TASK: Check each line of the entries below for the word "yellow", and copy out the ones that have it.

PROVIDED ENTRIES:

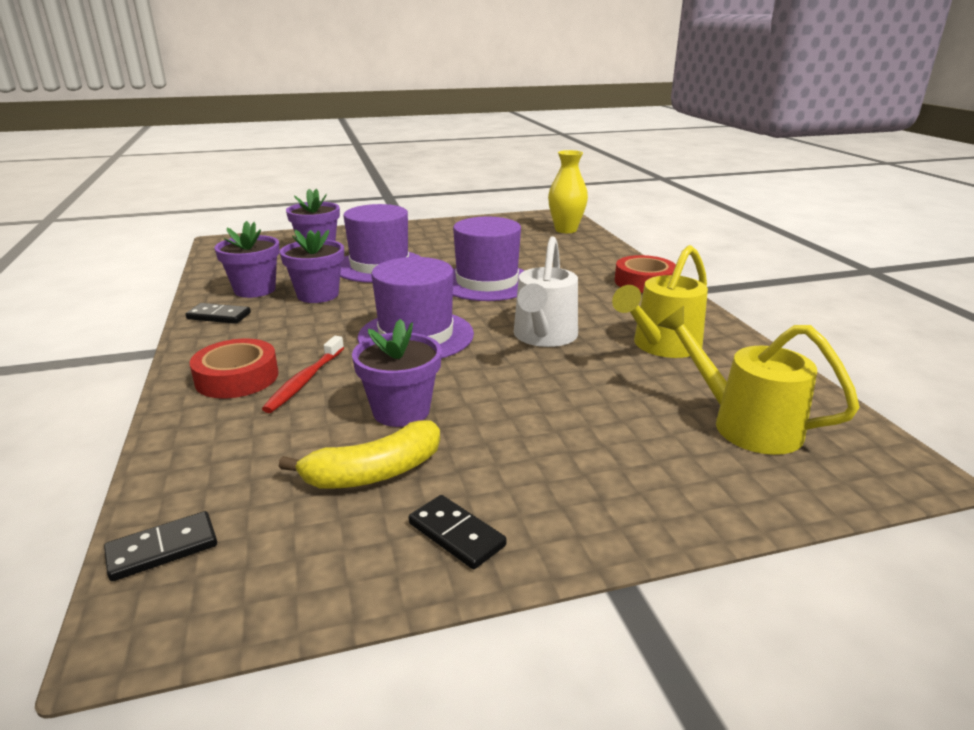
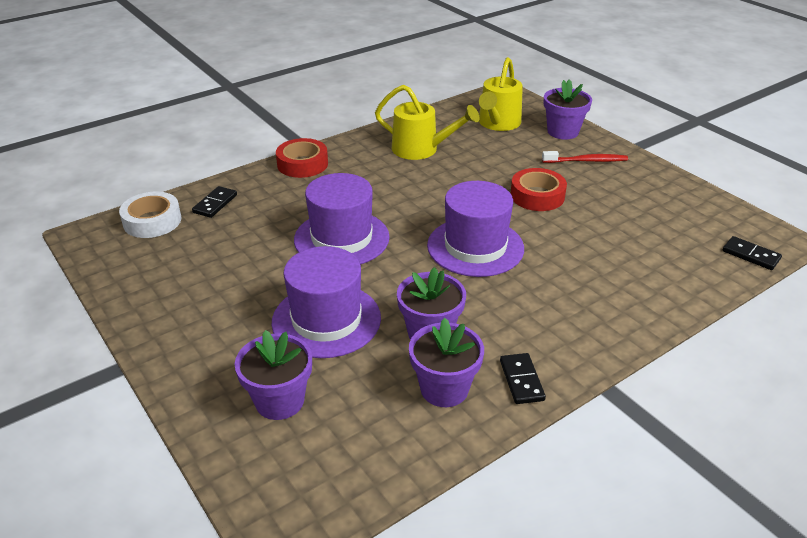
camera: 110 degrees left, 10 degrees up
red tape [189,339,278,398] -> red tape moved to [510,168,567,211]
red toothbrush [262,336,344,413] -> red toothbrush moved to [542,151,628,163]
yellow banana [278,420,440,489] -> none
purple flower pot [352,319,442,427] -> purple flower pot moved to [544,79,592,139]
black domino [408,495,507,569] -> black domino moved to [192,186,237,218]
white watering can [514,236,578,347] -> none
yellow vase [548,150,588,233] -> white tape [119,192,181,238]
---
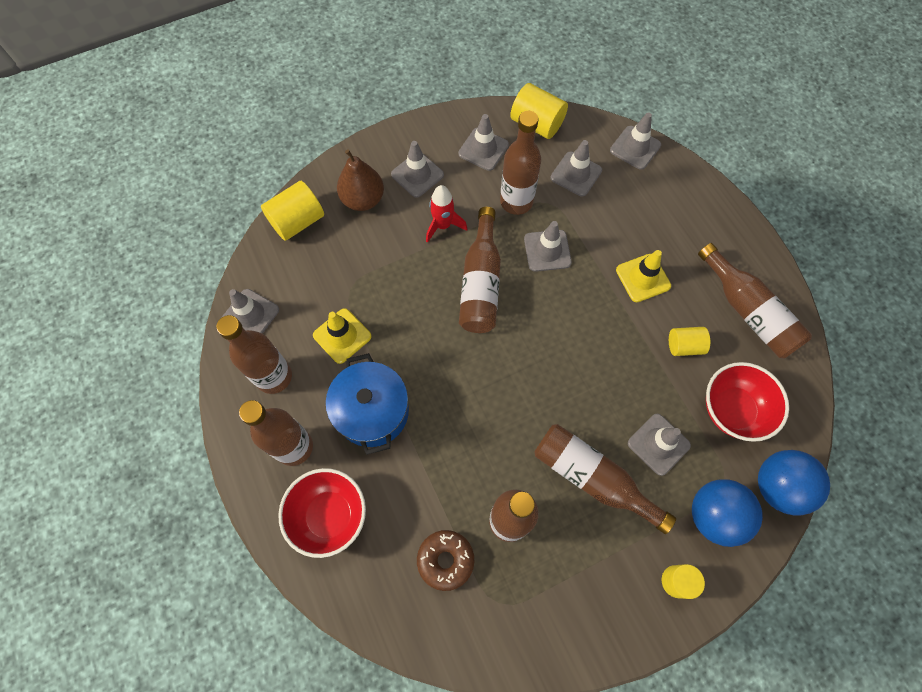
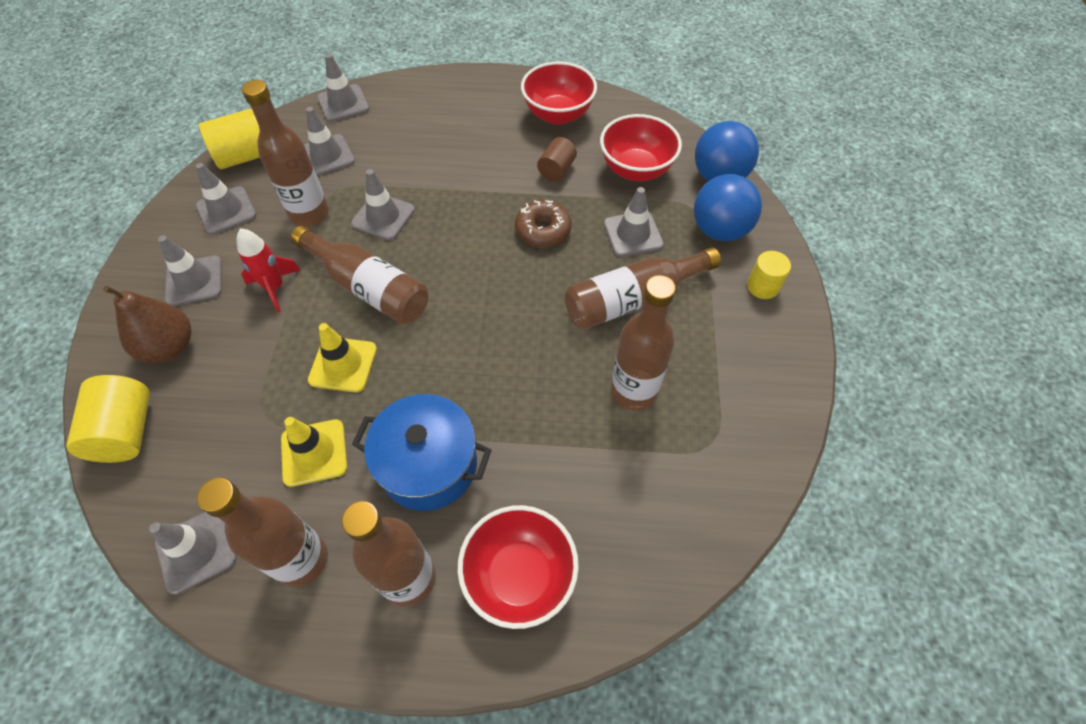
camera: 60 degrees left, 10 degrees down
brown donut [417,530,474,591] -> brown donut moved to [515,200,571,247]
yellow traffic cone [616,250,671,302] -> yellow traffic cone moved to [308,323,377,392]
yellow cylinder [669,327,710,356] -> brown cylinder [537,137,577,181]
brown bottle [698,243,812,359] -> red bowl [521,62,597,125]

REPLY TO THE EXERCISE:
yellow banana [278,420,440,489] -> none
yellow vase [548,150,588,233] -> white tape [119,192,181,238]
yellow traffic cone [616,250,671,302] -> yellow traffic cone moved to [308,323,377,392]
yellow cylinder [669,327,710,356] -> brown cylinder [537,137,577,181]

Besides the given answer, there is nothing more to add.